Repeat the records exactly as given. Do not include the pictures.

(Beginning of SUPPLIED INFORMATION)

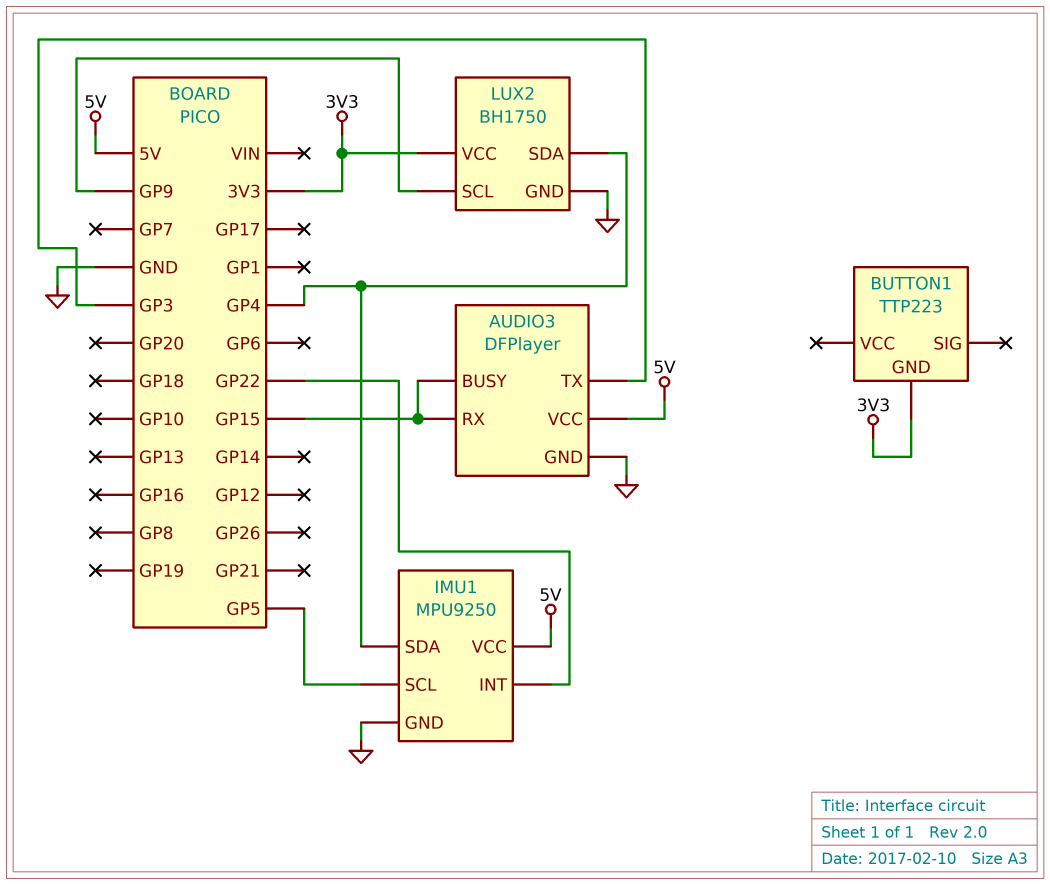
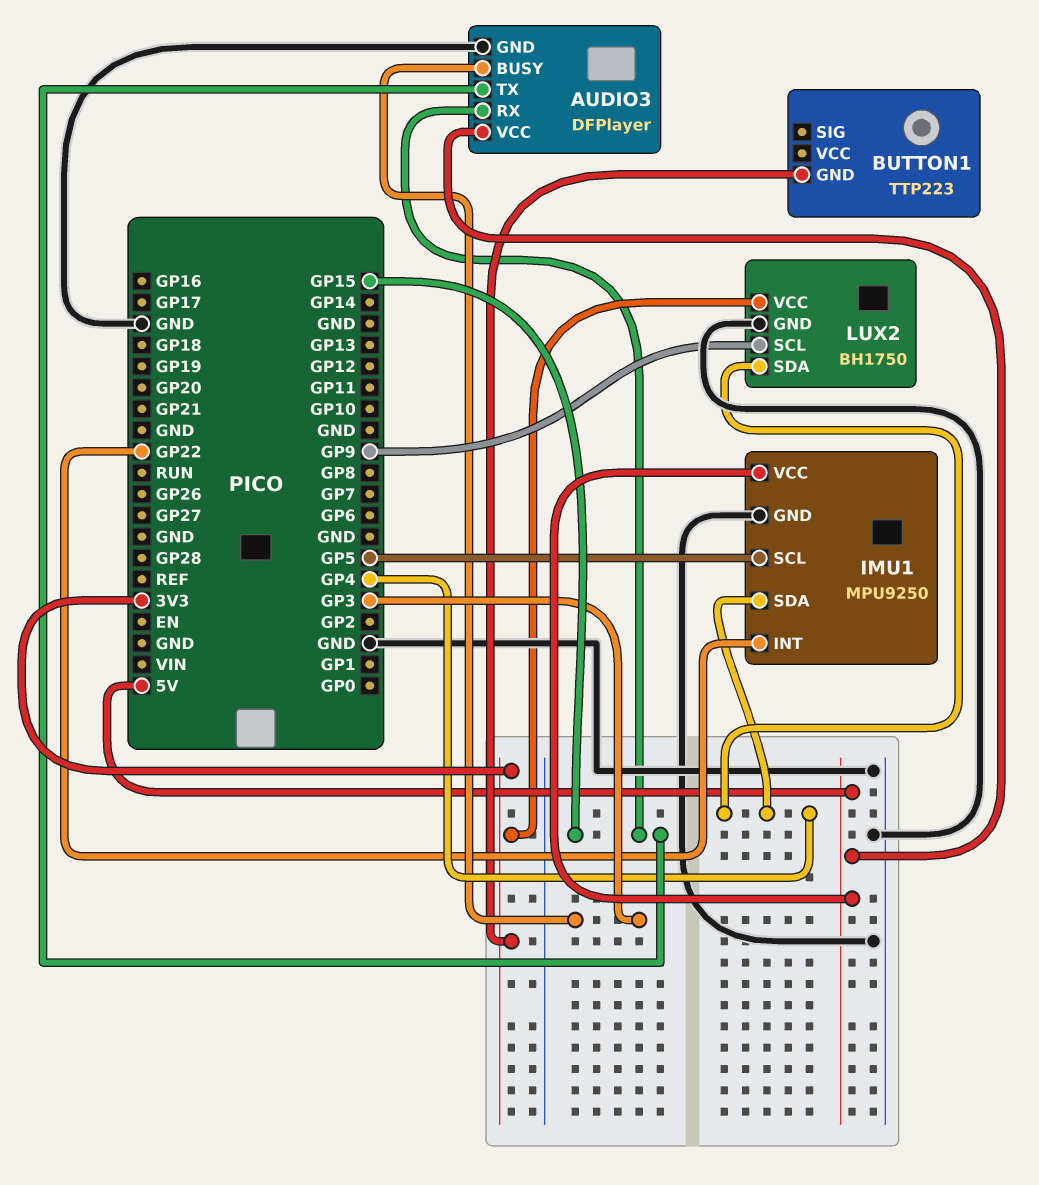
AUDIO3 pin BUSY: GP15 -> GP3
AUDIO3 pin TX: GP3 -> GP15

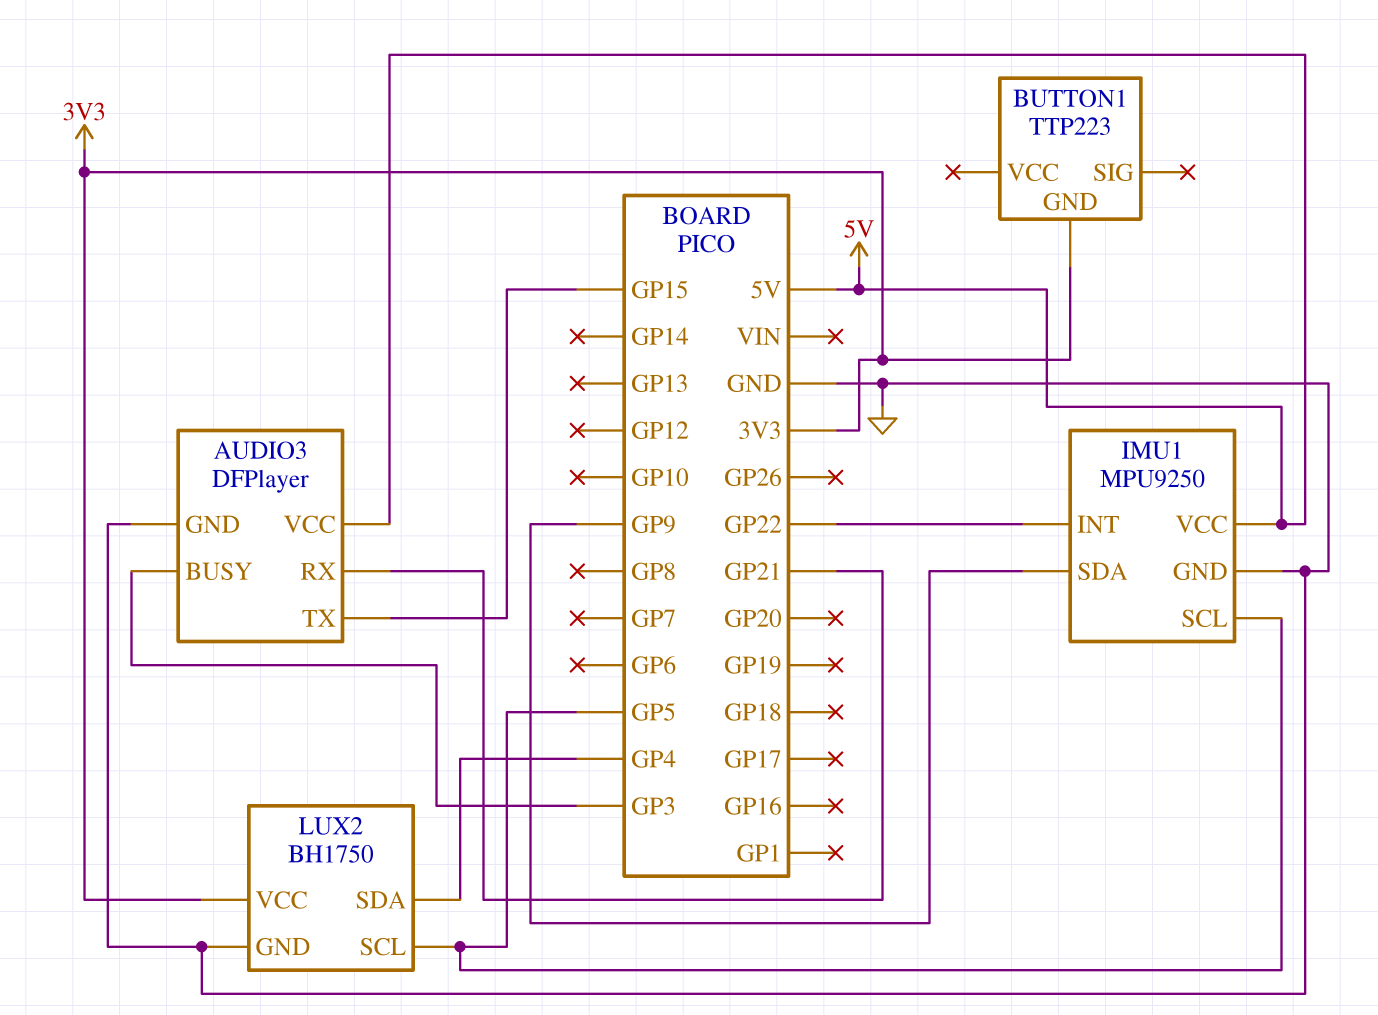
AUDIO3 pin RX: GP15 -> GP21
IMU1 pin SDA: GP4 -> GP9
LUX2 pin SCL: GP9 -> GP5

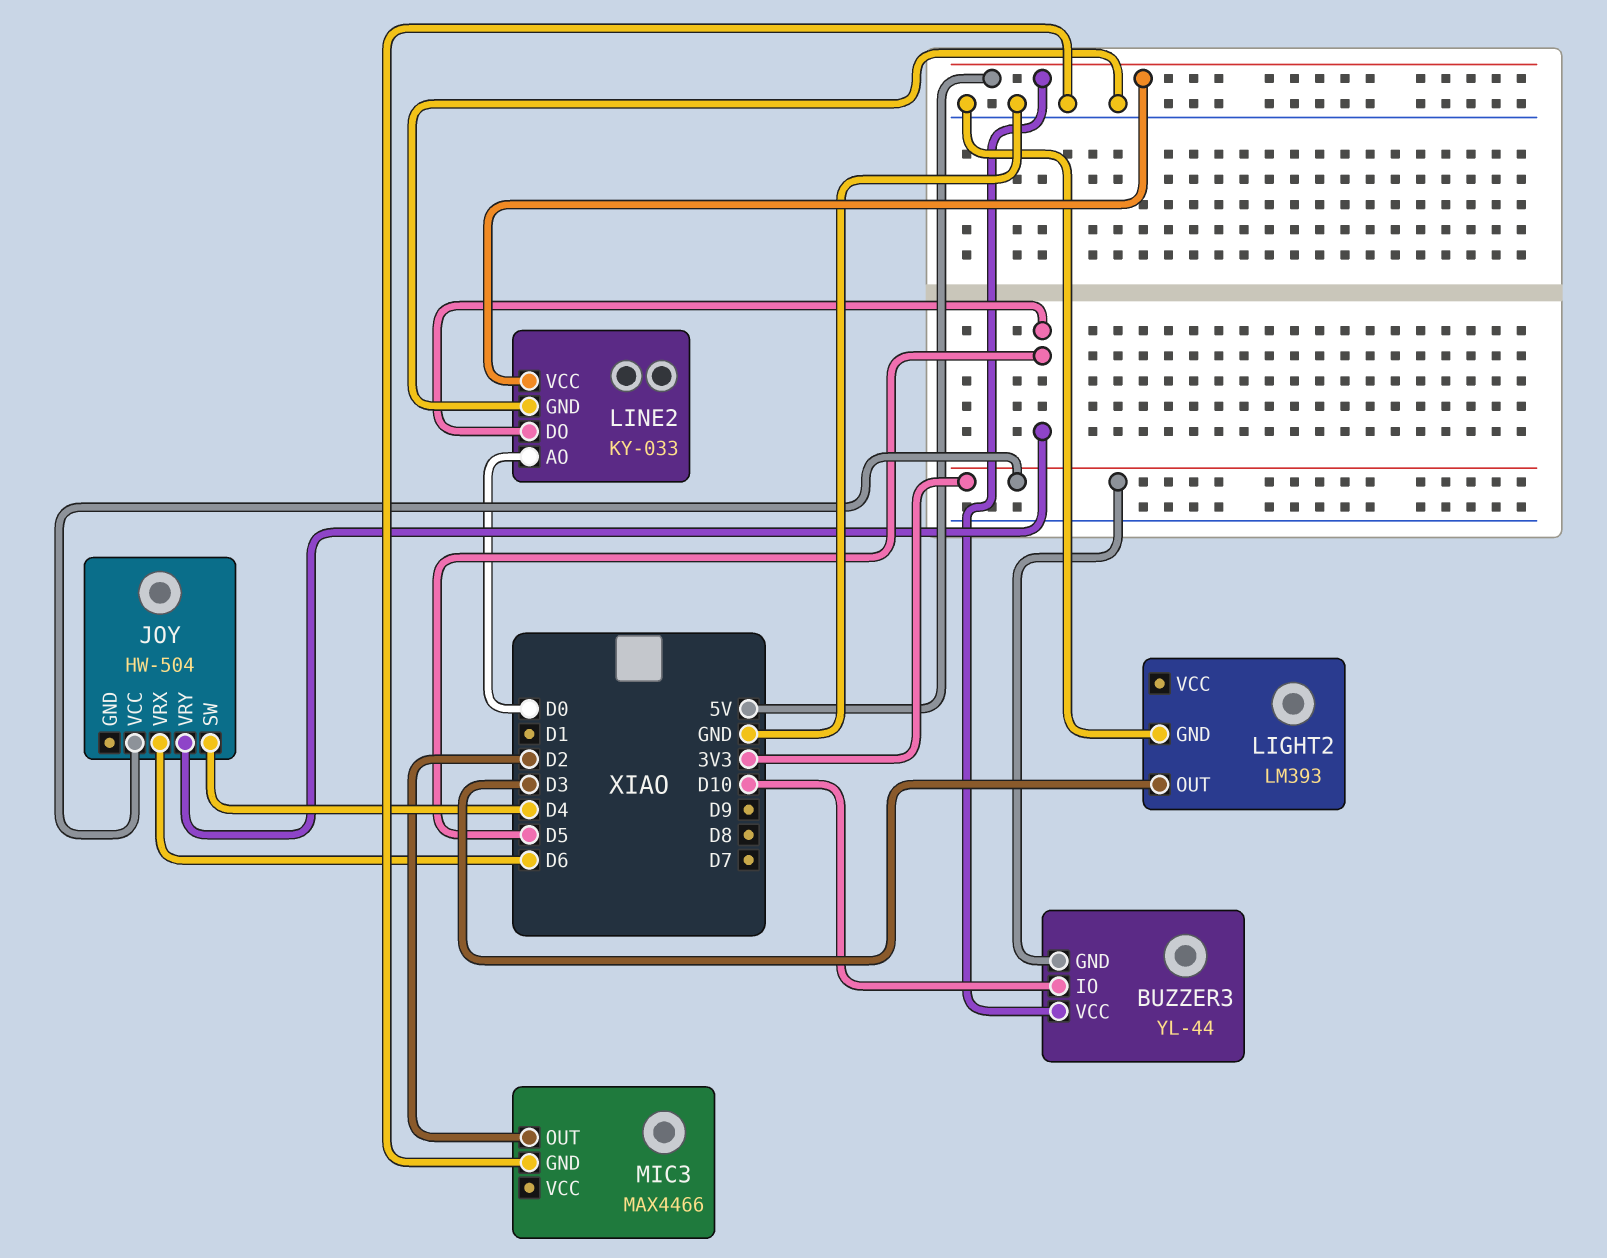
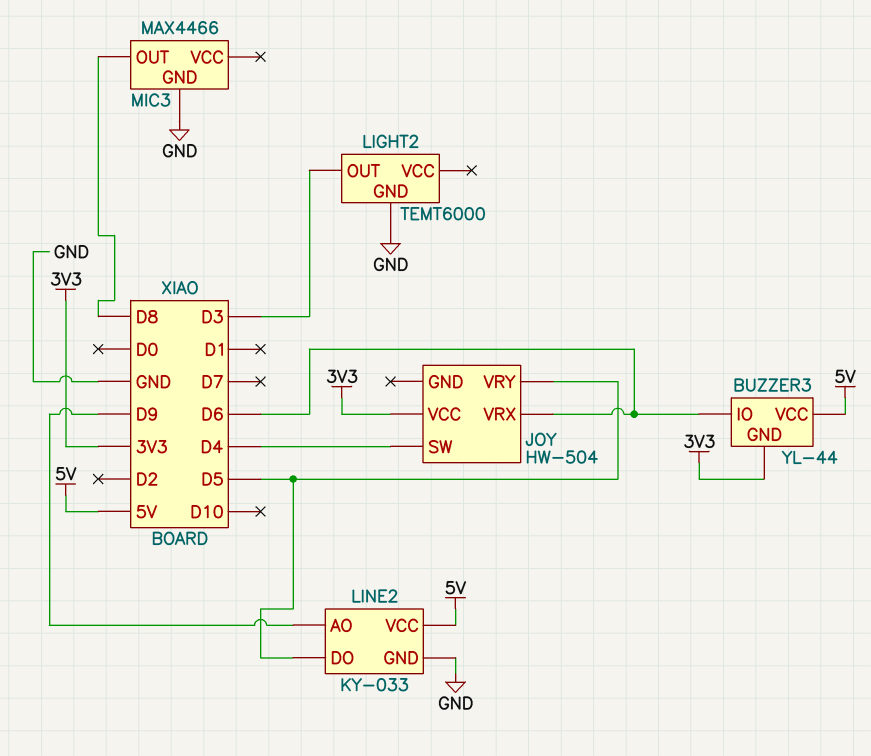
BUZZER3 pin IO: D10 -> D6
LIGHT2: LM393 -> TEMT6000
LINE2 pin AO: D0 -> D9
MIC3 pin OUT: D2 -> D8

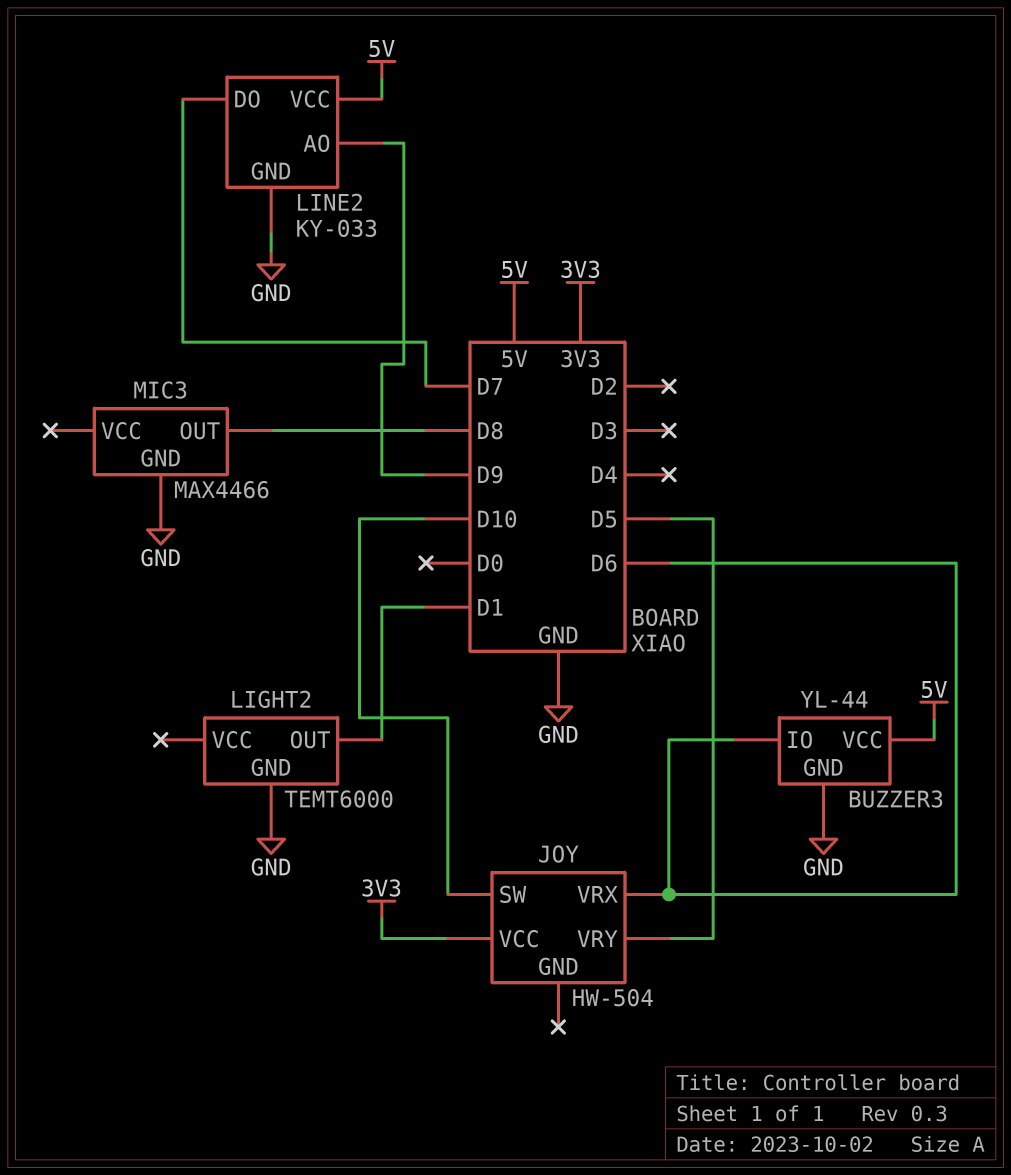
BUZZER3 pin GND: 3V3 -> GND
JOY pin SW: D4 -> D10
LIGHT2 pin OUT: D3 -> D1
LINE2 pin DO: D5 -> D7

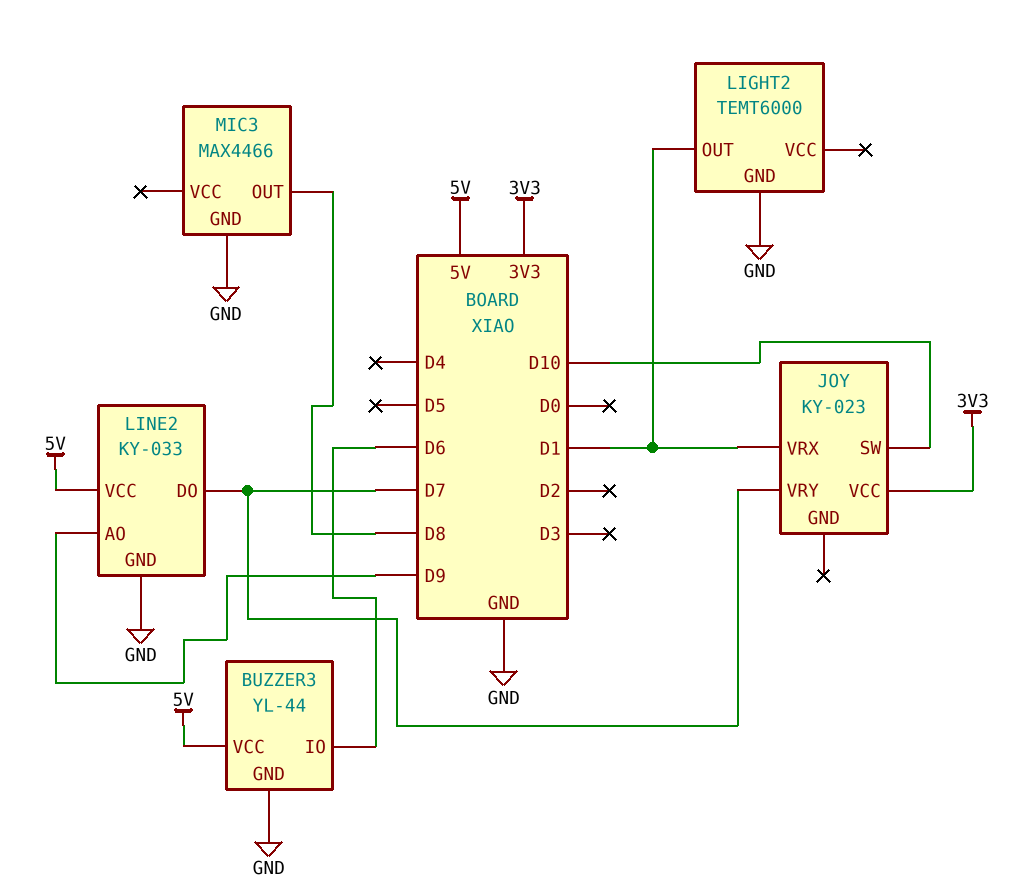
JOY: HW-504 -> KY-023
JOY pin VRX: D6 -> D1
JOY pin VRY: D5 -> D7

(End of SUPPLIED INFORMATION)

▶ _SOLUTION FOR THIS TASK_
AUDIO3 pin BUSY: GP15 -> GP3
AUDIO3 pin TX: GP3 -> GP15

AUDIO3 pin RX: GP15 -> GP21
IMU1 pin SDA: GP4 -> GP9
LUX2 pin SCL: GP9 -> GP5

BUZZER3 pin IO: D10 -> D6
LIGHT2: LM393 -> TEMT6000
LINE2 pin AO: D0 -> D9
MIC3 pin OUT: D2 -> D8

BUZZER3 pin GND: 3V3 -> GND
JOY pin SW: D4 -> D10
LIGHT2 pin OUT: D3 -> D1
LINE2 pin DO: D5 -> D7

JOY: HW-504 -> KY-023
JOY pin VRX: D6 -> D1
JOY pin VRY: D5 -> D7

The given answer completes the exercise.